Task instructions: Once you find the line with "none -> red teapot [185,274,260,322]" in the data that follows, repeat it and every line after it exactly, through the line with "pink ruler [502,95,565,210]".

Task material:
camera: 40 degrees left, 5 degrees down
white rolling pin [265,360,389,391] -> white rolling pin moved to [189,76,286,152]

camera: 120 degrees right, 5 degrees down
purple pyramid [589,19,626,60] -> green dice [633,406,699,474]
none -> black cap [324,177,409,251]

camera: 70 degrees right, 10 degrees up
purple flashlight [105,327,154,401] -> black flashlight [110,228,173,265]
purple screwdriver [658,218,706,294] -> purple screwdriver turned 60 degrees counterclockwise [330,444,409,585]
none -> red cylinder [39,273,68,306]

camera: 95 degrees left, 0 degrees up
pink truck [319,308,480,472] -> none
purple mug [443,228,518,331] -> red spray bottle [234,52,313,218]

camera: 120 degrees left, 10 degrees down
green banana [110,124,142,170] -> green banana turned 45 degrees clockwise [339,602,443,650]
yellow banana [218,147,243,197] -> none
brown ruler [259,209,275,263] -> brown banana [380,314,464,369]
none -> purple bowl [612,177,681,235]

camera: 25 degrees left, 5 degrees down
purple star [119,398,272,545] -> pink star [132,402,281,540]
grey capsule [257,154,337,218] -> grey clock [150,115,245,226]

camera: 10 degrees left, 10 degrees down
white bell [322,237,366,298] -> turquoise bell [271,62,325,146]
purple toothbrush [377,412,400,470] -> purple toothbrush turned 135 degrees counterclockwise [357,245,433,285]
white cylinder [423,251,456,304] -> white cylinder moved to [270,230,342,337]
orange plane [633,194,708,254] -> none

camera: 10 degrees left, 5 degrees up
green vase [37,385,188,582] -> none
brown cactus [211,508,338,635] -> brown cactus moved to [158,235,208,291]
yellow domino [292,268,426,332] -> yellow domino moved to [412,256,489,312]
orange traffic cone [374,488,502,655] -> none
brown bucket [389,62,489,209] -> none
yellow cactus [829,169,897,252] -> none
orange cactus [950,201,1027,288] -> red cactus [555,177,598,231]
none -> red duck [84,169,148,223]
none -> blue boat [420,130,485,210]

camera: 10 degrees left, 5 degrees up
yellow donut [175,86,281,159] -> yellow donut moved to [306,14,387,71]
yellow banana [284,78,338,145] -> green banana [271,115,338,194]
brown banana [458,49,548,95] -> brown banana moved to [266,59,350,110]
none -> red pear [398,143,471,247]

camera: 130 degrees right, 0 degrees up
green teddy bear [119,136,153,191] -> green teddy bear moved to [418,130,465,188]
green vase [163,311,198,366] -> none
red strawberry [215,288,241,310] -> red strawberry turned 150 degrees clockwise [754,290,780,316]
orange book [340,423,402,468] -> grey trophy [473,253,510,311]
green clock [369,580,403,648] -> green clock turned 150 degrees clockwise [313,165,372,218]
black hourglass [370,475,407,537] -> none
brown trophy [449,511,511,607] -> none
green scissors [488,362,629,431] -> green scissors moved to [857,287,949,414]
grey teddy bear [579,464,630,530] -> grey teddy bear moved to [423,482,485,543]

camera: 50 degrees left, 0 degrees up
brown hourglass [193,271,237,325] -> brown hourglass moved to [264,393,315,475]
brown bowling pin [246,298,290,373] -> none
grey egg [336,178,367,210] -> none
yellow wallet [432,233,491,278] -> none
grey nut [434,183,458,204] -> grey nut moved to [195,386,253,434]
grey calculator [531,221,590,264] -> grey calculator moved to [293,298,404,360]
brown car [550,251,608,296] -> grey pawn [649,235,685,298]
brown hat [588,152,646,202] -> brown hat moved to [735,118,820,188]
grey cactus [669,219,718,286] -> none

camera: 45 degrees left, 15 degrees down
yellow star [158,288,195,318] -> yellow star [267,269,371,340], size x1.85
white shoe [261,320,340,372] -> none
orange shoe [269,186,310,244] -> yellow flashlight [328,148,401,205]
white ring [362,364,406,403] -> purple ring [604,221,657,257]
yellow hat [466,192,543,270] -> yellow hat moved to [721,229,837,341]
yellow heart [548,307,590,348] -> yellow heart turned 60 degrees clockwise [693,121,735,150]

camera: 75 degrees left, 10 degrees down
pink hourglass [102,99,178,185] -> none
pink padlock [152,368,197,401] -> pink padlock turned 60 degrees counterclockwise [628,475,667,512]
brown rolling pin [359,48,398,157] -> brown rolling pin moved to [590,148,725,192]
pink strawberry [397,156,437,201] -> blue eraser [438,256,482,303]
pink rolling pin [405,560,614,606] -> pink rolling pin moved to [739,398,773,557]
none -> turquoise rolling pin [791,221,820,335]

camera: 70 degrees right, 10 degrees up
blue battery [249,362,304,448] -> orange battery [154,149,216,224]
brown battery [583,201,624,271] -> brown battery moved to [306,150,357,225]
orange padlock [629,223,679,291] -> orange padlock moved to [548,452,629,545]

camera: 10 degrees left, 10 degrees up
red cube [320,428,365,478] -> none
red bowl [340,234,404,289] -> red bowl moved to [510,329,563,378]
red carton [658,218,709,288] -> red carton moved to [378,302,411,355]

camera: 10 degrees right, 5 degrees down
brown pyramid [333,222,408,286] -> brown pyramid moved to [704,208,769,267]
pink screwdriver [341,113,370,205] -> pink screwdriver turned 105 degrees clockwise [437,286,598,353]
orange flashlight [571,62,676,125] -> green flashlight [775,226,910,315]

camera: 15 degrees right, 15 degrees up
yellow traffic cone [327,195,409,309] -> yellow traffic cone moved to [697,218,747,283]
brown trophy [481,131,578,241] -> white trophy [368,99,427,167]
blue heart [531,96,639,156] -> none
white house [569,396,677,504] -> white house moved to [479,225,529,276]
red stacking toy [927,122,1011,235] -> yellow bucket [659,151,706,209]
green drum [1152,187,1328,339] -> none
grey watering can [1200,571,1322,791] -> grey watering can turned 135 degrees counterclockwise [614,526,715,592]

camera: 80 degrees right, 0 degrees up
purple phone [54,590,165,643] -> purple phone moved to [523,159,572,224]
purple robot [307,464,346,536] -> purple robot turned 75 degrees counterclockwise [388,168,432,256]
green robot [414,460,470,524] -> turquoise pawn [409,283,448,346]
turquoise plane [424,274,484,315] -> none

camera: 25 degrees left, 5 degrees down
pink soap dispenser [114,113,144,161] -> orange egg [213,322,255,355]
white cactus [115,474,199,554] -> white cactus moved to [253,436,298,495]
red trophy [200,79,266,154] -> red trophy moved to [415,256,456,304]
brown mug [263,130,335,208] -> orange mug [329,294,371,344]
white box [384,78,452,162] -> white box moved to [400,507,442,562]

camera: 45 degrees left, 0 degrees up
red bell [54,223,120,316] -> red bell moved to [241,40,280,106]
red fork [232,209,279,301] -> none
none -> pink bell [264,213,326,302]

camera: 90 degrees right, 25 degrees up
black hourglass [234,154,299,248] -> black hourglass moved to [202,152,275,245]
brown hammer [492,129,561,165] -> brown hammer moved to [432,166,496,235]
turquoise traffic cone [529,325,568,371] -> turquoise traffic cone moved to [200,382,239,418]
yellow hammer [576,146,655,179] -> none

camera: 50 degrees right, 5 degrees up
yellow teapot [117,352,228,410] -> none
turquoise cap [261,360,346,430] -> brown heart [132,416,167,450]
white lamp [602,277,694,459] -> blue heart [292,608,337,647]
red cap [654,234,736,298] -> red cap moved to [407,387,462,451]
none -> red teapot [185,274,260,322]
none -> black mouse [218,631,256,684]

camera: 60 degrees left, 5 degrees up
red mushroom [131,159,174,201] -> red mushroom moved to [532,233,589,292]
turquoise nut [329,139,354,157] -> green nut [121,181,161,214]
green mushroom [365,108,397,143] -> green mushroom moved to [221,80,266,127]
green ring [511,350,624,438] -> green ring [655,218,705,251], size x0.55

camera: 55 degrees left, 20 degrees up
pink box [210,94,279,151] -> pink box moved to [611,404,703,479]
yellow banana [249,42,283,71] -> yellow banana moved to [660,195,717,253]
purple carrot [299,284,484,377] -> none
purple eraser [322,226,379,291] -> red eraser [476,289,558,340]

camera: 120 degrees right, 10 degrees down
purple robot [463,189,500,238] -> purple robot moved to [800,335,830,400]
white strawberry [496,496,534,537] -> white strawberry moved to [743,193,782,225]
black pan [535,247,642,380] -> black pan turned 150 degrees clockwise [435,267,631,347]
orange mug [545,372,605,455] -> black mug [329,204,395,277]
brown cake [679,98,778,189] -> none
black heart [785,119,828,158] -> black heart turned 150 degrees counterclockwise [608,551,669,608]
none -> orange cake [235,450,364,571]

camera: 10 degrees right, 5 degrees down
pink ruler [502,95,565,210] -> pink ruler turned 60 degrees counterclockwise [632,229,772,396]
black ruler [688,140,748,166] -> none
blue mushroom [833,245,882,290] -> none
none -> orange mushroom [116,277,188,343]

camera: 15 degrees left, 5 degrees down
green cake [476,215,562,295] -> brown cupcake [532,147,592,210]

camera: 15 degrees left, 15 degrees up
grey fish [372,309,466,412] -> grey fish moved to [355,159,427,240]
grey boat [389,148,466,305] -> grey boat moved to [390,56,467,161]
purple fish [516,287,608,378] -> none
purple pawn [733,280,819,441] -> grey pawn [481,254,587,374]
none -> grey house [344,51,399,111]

Task response:
none -> red teapot [185,274,260,322]
none -> black mouse [218,631,256,684]

camera: 60 degrees left, 5 degrees up
red mushroom [131,159,174,201] -> red mushroom moved to [532,233,589,292]
turquoise nut [329,139,354,157] -> green nut [121,181,161,214]
green mushroom [365,108,397,143] -> green mushroom moved to [221,80,266,127]
green ring [511,350,624,438] -> green ring [655,218,705,251], size x0.55

camera: 55 degrees left, 20 degrees up
pink box [210,94,279,151] -> pink box moved to [611,404,703,479]
yellow banana [249,42,283,71] -> yellow banana moved to [660,195,717,253]
purple carrot [299,284,484,377] -> none
purple eraser [322,226,379,291] -> red eraser [476,289,558,340]

camera: 120 degrees right, 10 degrees down
purple robot [463,189,500,238] -> purple robot moved to [800,335,830,400]
white strawberry [496,496,534,537] -> white strawberry moved to [743,193,782,225]
black pan [535,247,642,380] -> black pan turned 150 degrees clockwise [435,267,631,347]
orange mug [545,372,605,455] -> black mug [329,204,395,277]
brown cake [679,98,778,189] -> none
black heart [785,119,828,158] -> black heart turned 150 degrees counterclockwise [608,551,669,608]
none -> orange cake [235,450,364,571]

camera: 10 degrees right, 5 degrees down
pink ruler [502,95,565,210] -> pink ruler turned 60 degrees counterclockwise [632,229,772,396]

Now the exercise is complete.